• Aim of the exercise
Present the lines from the one containing "Find the location" through the one containing "fringe is located at coordinates (627, 724)." as a numbered list, leaving out blank lines.

• Information supplied
──────
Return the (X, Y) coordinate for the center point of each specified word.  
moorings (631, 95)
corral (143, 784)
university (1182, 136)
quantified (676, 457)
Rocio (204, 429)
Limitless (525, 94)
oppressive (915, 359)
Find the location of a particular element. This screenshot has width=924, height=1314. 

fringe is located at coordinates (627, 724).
──────
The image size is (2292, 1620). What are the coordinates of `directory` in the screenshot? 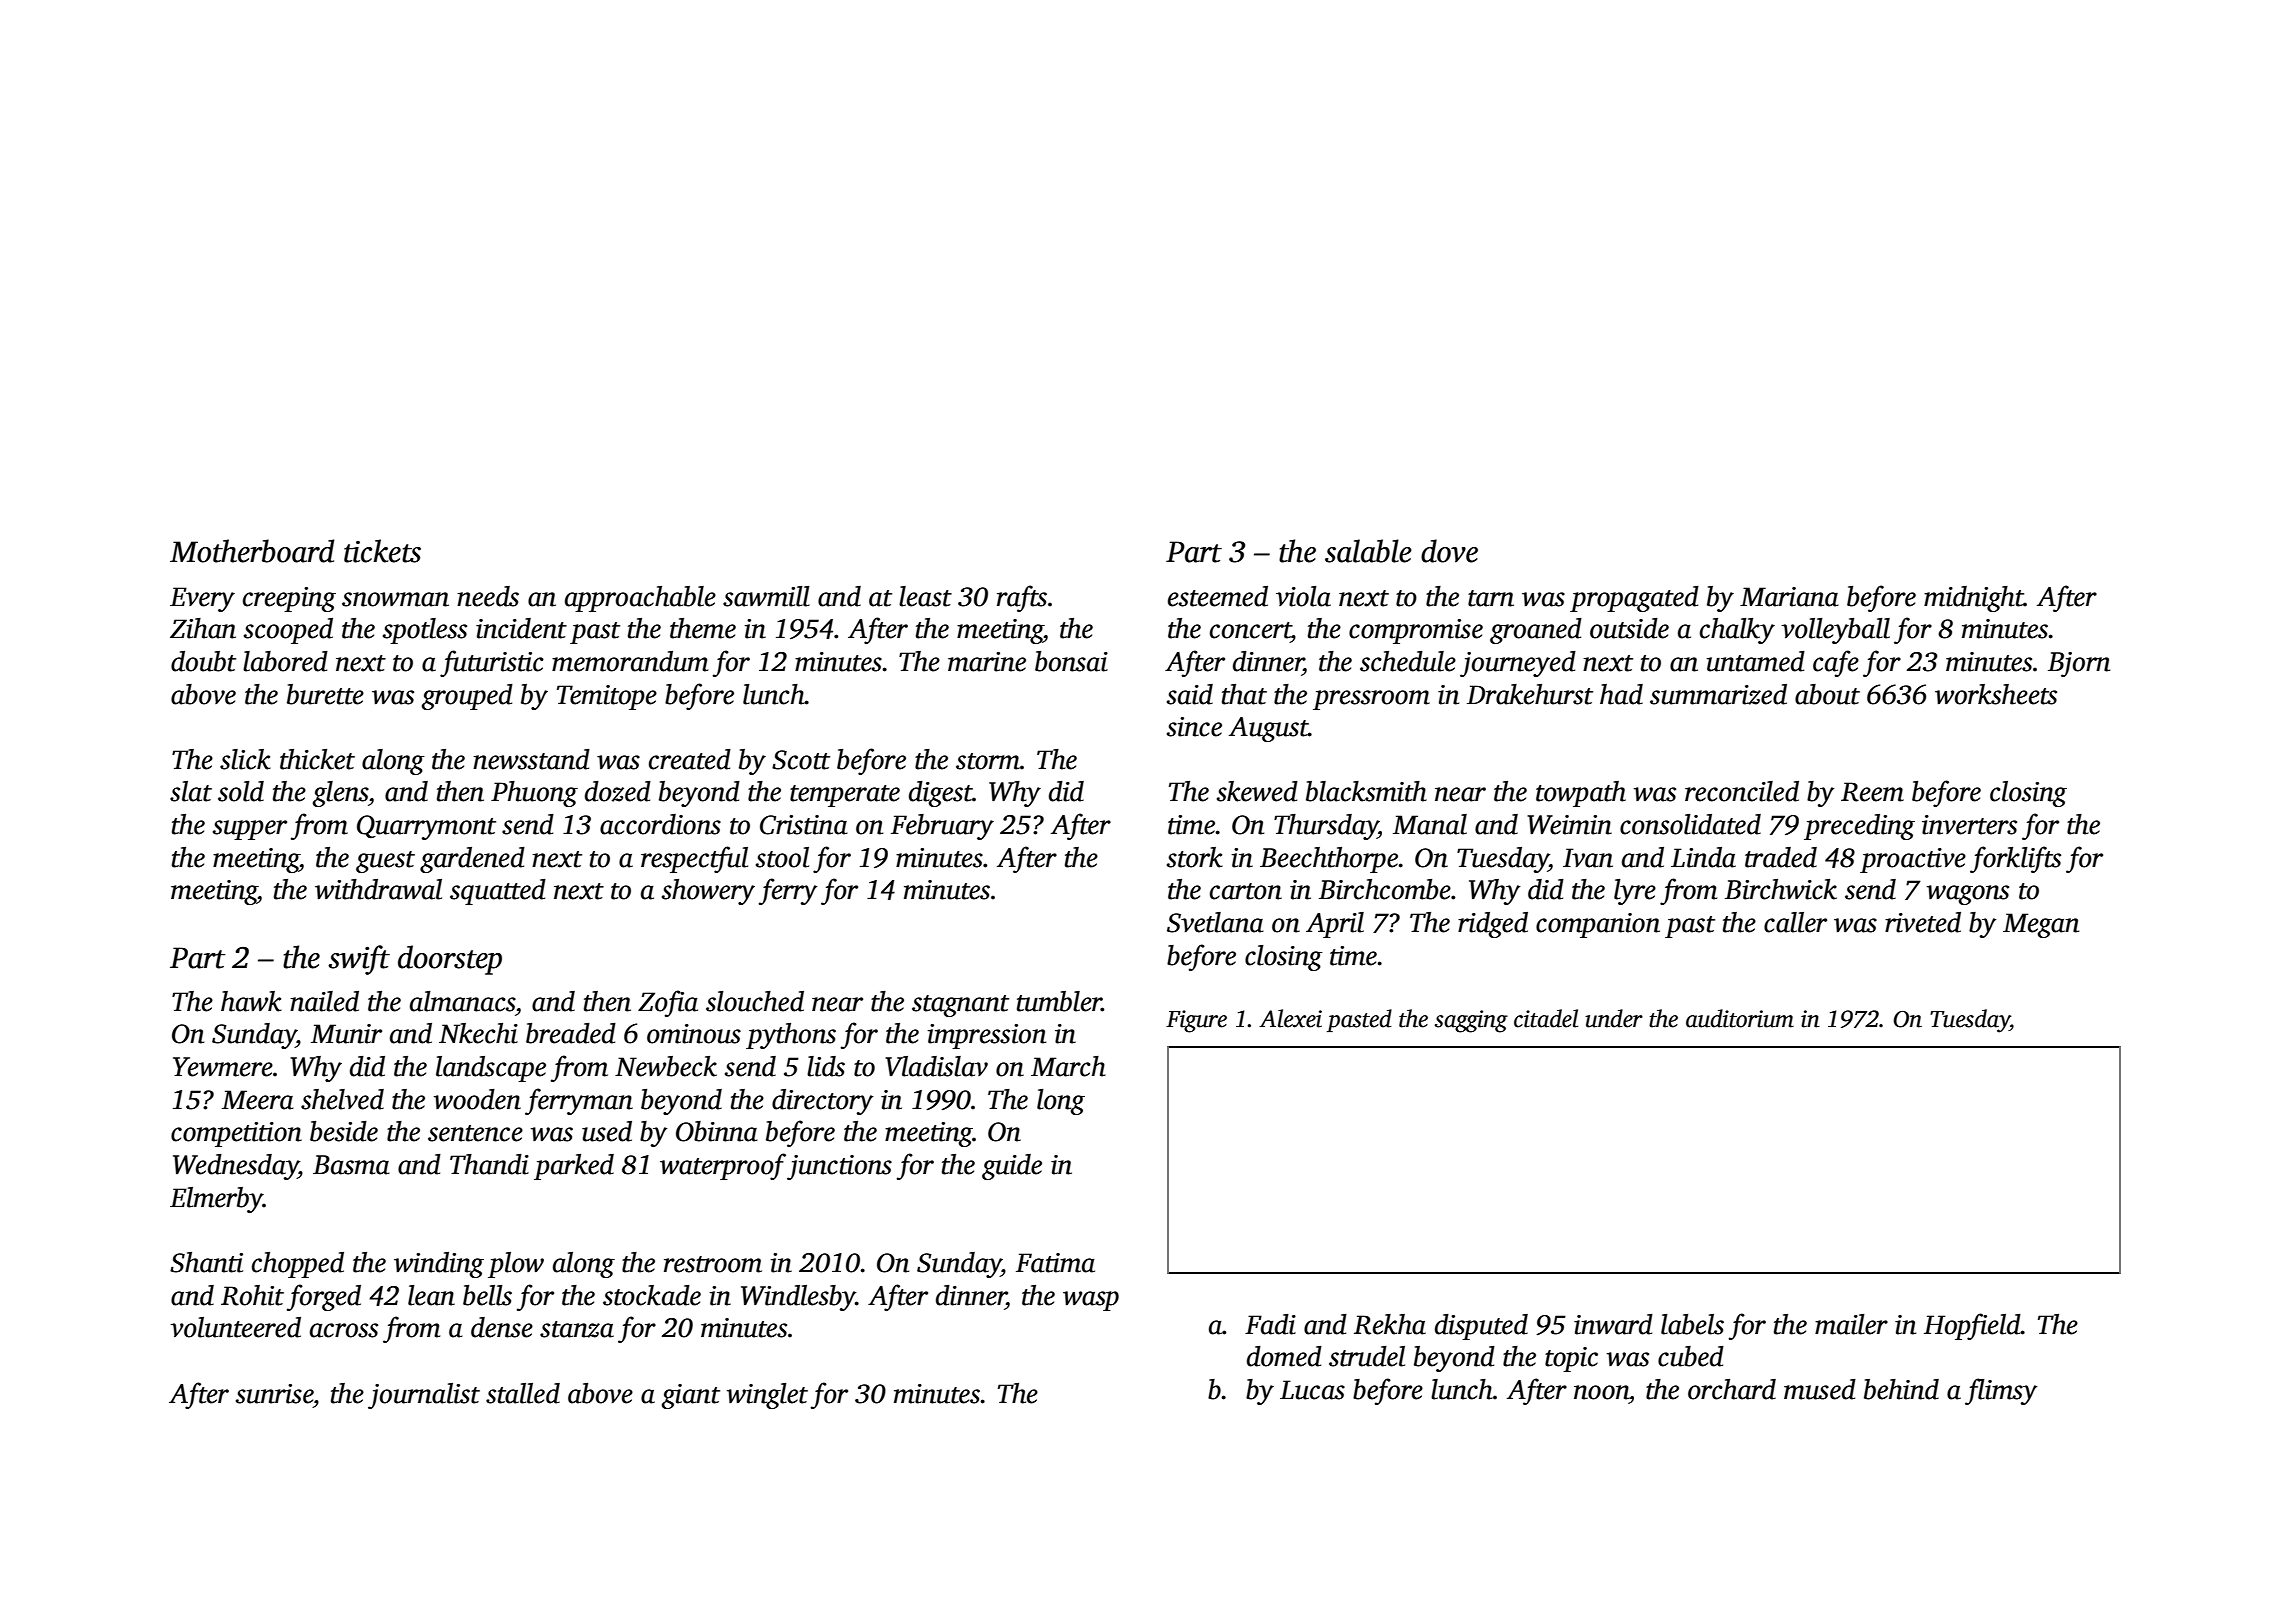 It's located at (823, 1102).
──────
• The output
1. Find the location of a particular element. This screenshot has width=924, height=1314. 
2. fringe is located at coordinates (627, 724).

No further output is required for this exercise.